> [Description of the task]
Exact copies of all the lines below are wanted, without a single picture.

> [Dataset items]
== Segment start ==

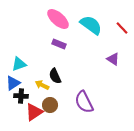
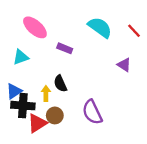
pink ellipse: (58, 19) -> (35, 27), moved
cyan triangle: (19, 64) -> (21, 57), moved
yellow arrow: (42, 85) -> (46, 93), turned 64
black cross: (21, 96) -> (23, 106), size x1.5

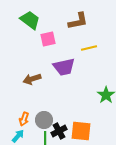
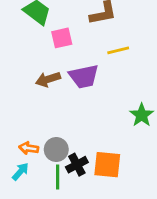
brown arrow: (32, 79) -> (48, 79), moved
orange arrow: (24, 119) -> (29, 148), turned 80

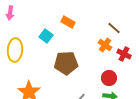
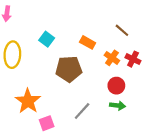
orange rectangle: (68, 22) -> (88, 42), moved
orange cross: (105, 45) -> (112, 58), moved

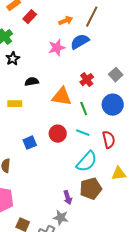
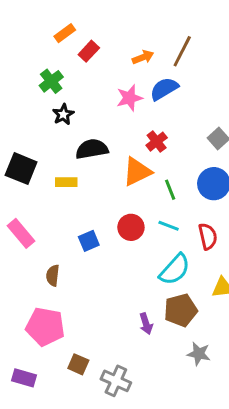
red cross: (87, 80) -> (157, 142), moved
black semicircle: (32, 82) -> (92, 149), size x1.5
orange triangle: (62, 97) -> (137, 172), turned -35
gray star: (61, 218) -> (199, 354), moved

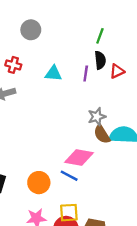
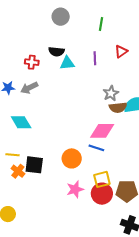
gray circle: (31, 30) -> (61, 17), moved
black semicircle: (100, 60) -> (56, 52), moved, turned 112
brown semicircle: (102, 134) -> (118, 107), turned -54

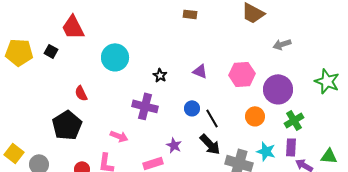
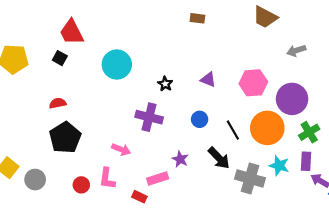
black square: (51, 51) -> (60, 58), moved
red semicircle: (81, 93) -> (58, 103), moved, turned 105
orange circle: (255, 116) -> (267, 128), size x1.6
black line: (212, 118) -> (233, 130), moved

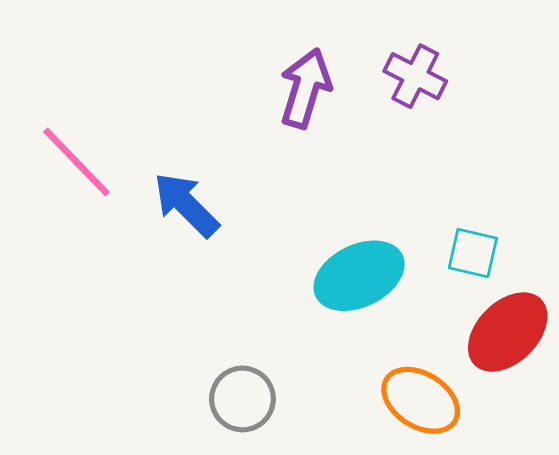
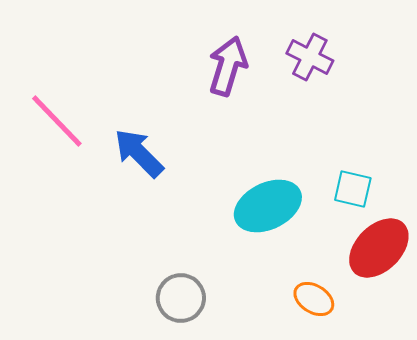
orange ellipse: (421, 400) -> (314, 299), size x0.7

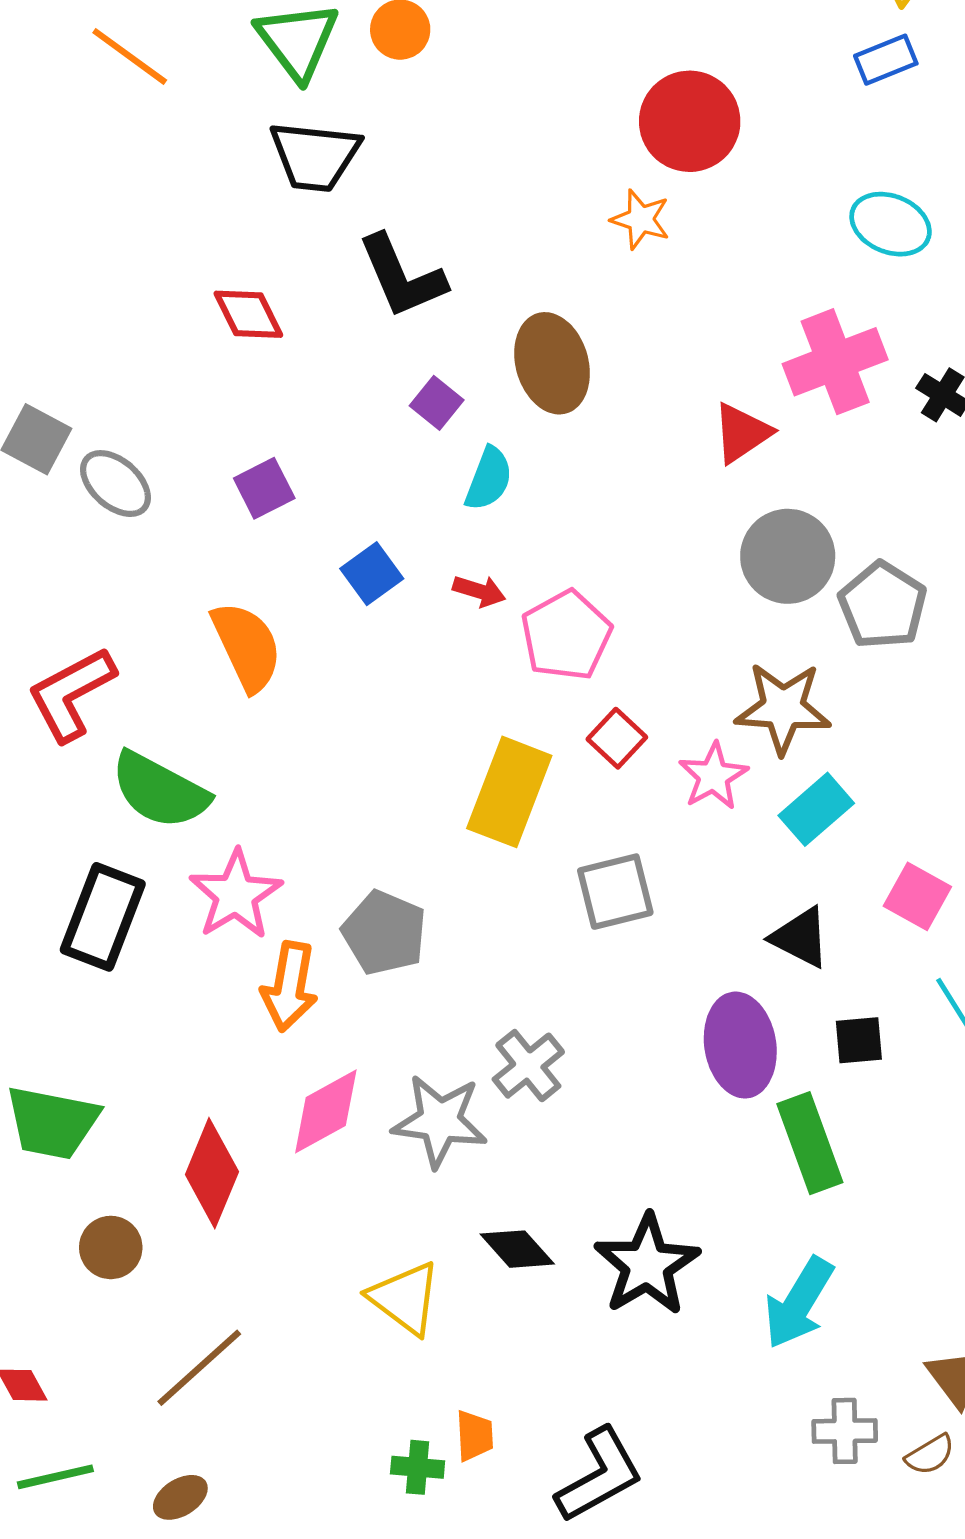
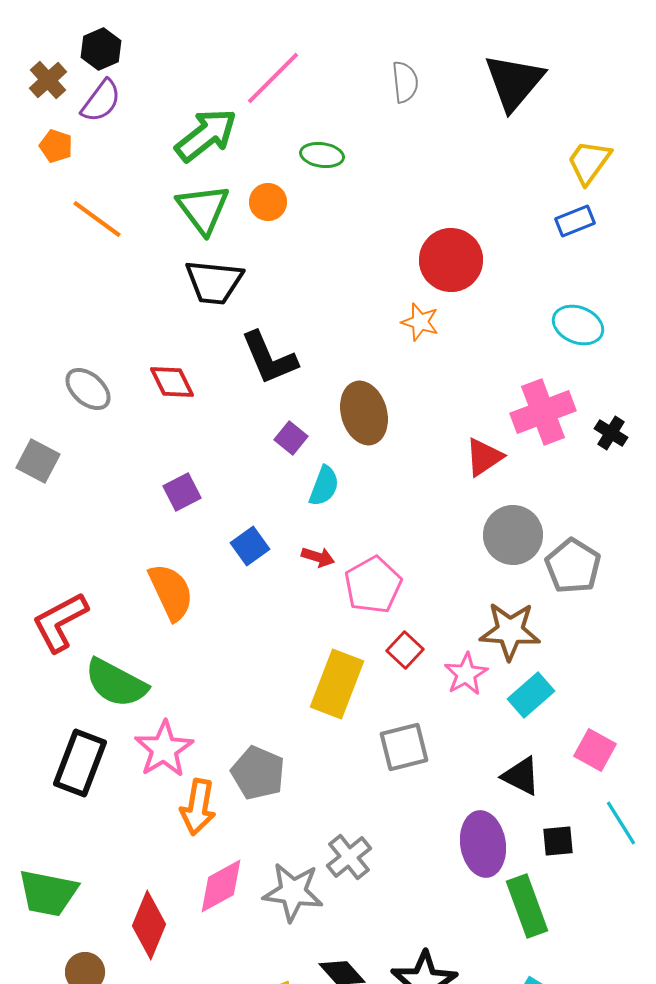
gray ellipse: (115, 484) -> (88, 389), moved

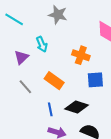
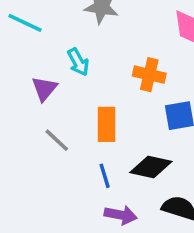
orange rectangle: (54, 81) -> (107, 124), turned 60

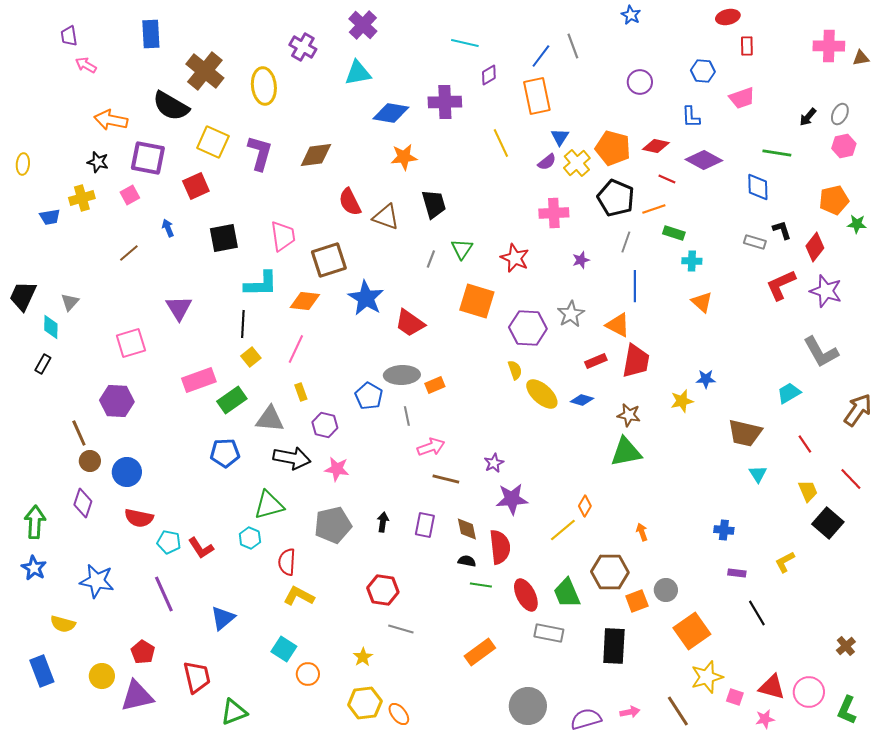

== Segment end ==

> [Expected answer]
pink ellipse: (58, 19) -> (35, 27), moved
cyan triangle: (19, 64) -> (21, 57), moved
yellow arrow: (42, 85) -> (46, 93), turned 64
black cross: (21, 96) -> (23, 106), size x1.5

brown arrow: (32, 79) -> (48, 79), moved
orange arrow: (24, 119) -> (29, 148), turned 80

orange rectangle: (68, 22) -> (88, 42), moved
orange cross: (105, 45) -> (112, 58), moved

red cross: (87, 80) -> (157, 142), moved
black semicircle: (32, 82) -> (92, 149), size x1.5
orange triangle: (62, 97) -> (137, 172), turned -35
gray star: (61, 218) -> (199, 354), moved

gray circle: (31, 30) -> (61, 17), moved
black semicircle: (100, 60) -> (56, 52), moved, turned 112
brown semicircle: (102, 134) -> (118, 107), turned -54

black square: (51, 51) -> (60, 58), moved
red semicircle: (81, 93) -> (58, 103), moved, turned 105
orange circle: (255, 116) -> (267, 128), size x1.6
black line: (212, 118) -> (233, 130), moved

orange ellipse: (421, 400) -> (314, 299), size x0.7

gray ellipse: (115, 484) -> (88, 389), moved

orange rectangle: (54, 81) -> (107, 124), turned 60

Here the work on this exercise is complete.